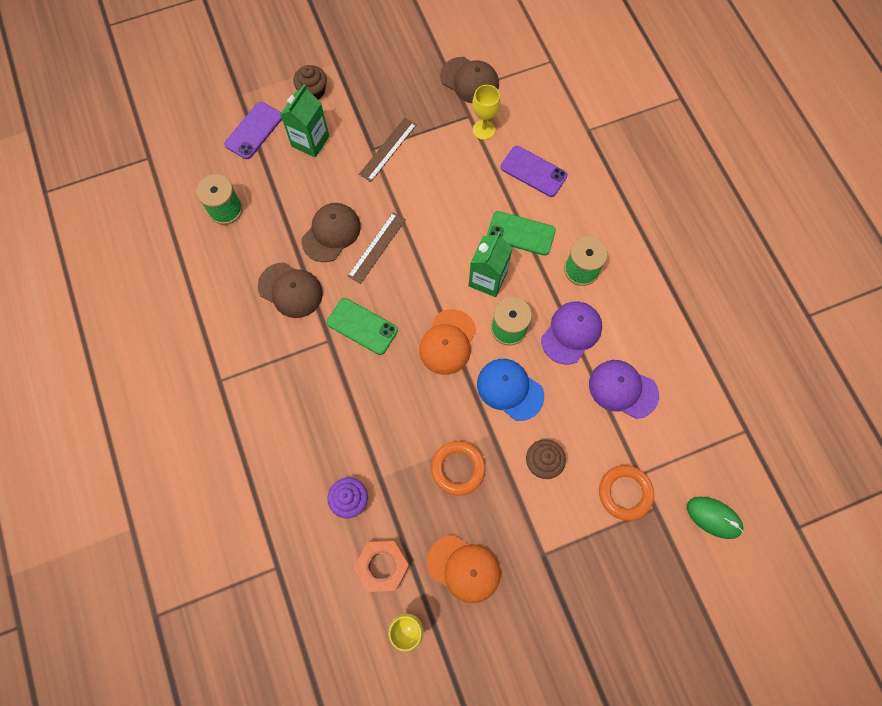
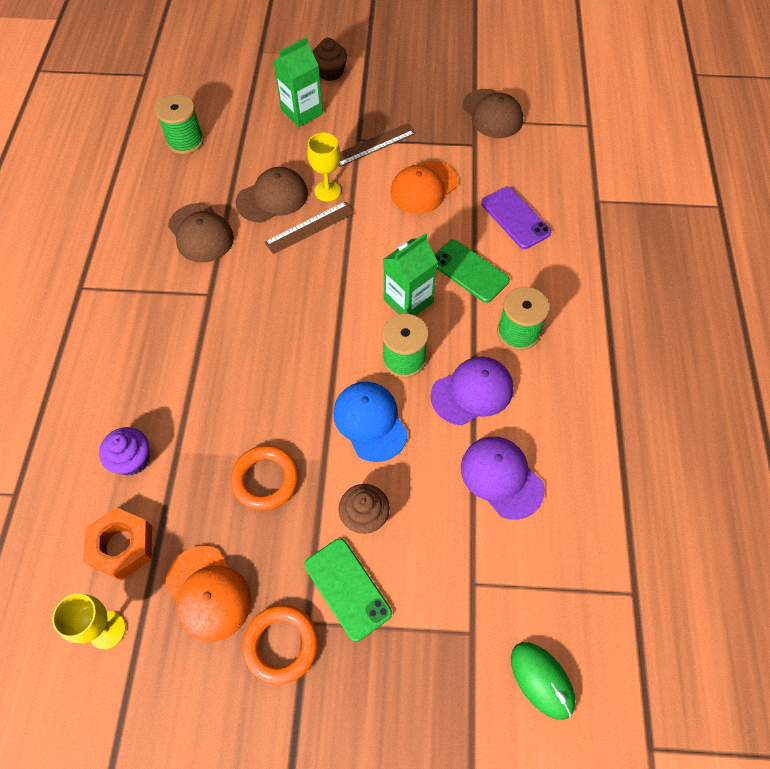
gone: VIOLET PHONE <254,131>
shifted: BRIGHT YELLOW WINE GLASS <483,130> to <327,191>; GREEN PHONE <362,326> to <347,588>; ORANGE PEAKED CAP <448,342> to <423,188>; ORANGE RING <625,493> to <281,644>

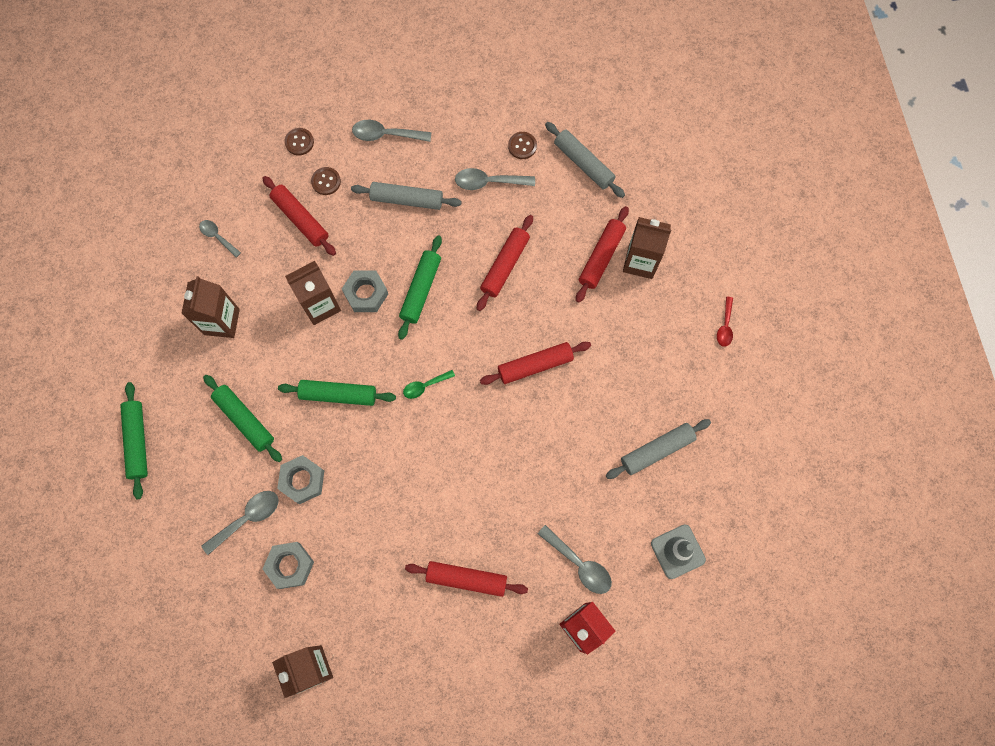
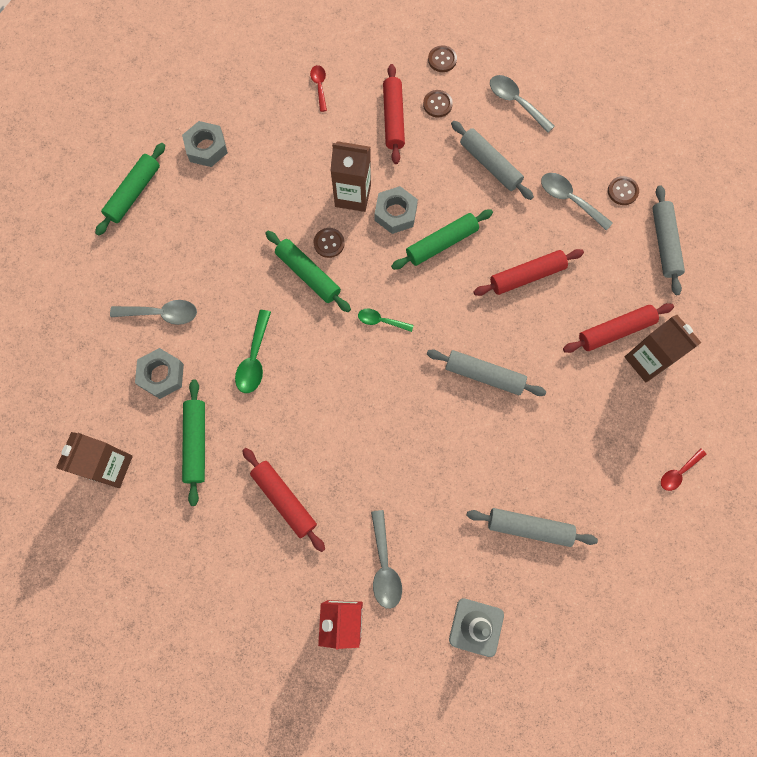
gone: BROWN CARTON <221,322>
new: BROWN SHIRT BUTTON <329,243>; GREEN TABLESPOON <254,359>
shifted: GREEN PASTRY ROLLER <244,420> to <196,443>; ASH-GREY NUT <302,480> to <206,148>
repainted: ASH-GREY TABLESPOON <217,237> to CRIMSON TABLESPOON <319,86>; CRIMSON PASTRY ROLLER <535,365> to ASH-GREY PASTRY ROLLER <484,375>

> [EXERCISE AIM]
Quote the material above exactly, from the line holding "shifted: BRIGHT YELLOW" through its last line, including both. Omit the pictures.

> [ANSWER TO THE PROBLEM]
shifted: BRIGHT YELLOW WINE GLASS <483,130> to <327,191>; GREEN PHONE <362,326> to <347,588>; ORANGE PEAKED CAP <448,342> to <423,188>; ORANGE RING <625,493> to <281,644>

gone: BROWN CARTON <221,322>
new: BROWN SHIRT BUTTON <329,243>; GREEN TABLESPOON <254,359>
shifted: GREEN PASTRY ROLLER <244,420> to <196,443>; ASH-GREY NUT <302,480> to <206,148>
repainted: ASH-GREY TABLESPOON <217,237> to CRIMSON TABLESPOON <319,86>; CRIMSON PASTRY ROLLER <535,365> to ASH-GREY PASTRY ROLLER <484,375>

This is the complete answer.